Start of Input

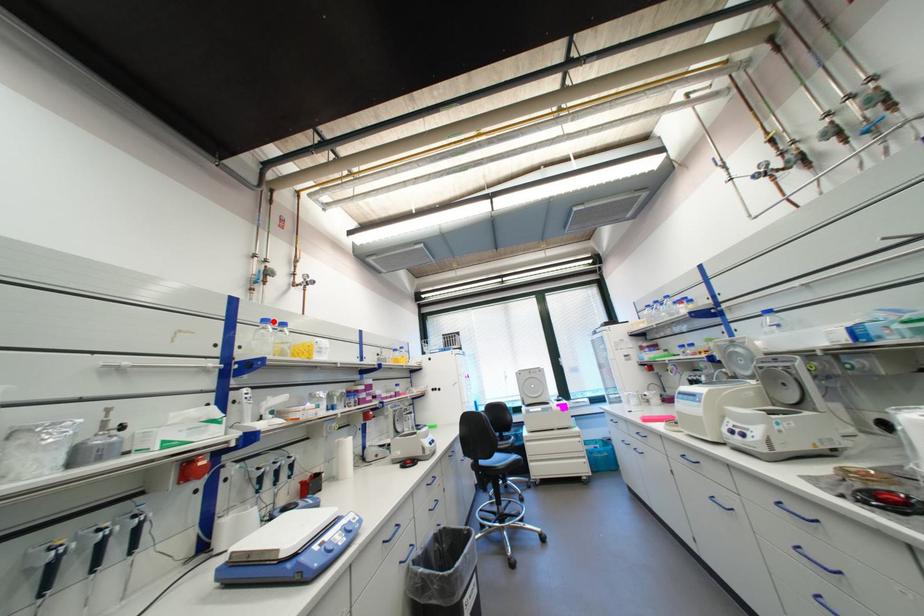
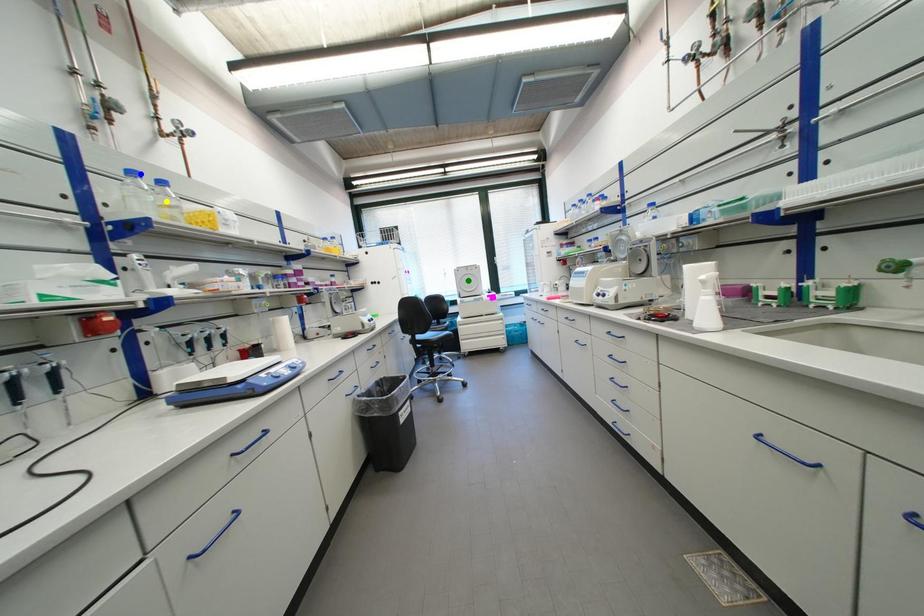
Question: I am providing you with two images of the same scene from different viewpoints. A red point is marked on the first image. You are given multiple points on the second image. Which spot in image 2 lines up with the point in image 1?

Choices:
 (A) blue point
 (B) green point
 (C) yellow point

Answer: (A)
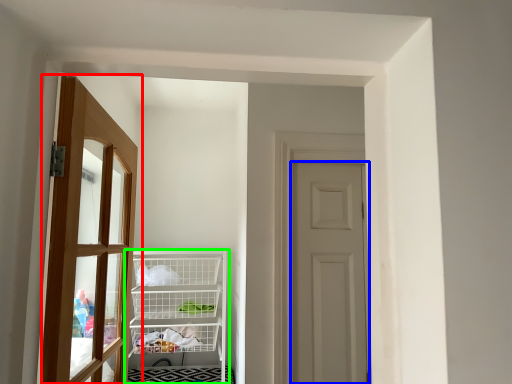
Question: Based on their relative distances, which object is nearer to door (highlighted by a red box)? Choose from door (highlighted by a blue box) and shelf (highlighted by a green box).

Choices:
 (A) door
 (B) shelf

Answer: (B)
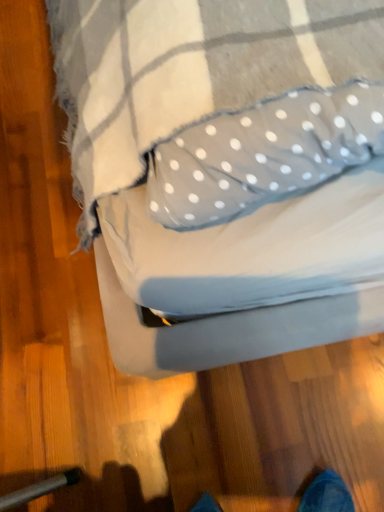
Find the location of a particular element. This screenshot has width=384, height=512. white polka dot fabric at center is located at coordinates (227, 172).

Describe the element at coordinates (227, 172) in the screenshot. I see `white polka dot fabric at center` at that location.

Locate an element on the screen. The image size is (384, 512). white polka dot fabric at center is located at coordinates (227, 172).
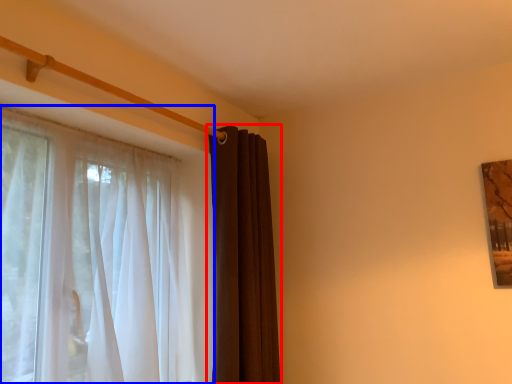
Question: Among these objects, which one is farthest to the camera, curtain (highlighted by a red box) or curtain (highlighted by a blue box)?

End of Input

What to work on: Rewrite the items starting at the line that contains "Answer: (A)" and ending at the line that contains "Locate an element", with "fabric" swapped for "cloth" and everything else unchanged. Leave the pictures out of your answer.

Result of the exercise:
Answer: (A)
Question: Based on their relative distances, which object is nearer to door (highlighted by a red box)? Choose from door (highlighted by a blue box) and shelf (highlighted by a green box).

Choices:
 (A) door
 (B) shelf

Answer: (B)
Find the location of a particular element. This screenshot has width=384, height=512. white polka dot cloth at center is located at coordinates (227, 172).

Describe the element at coordinates (227, 172) in the screenshot. I see `white polka dot cloth at center` at that location.

Locate an element on the screen. The image size is (384, 512). white polka dot cloth at center is located at coordinates (227, 172).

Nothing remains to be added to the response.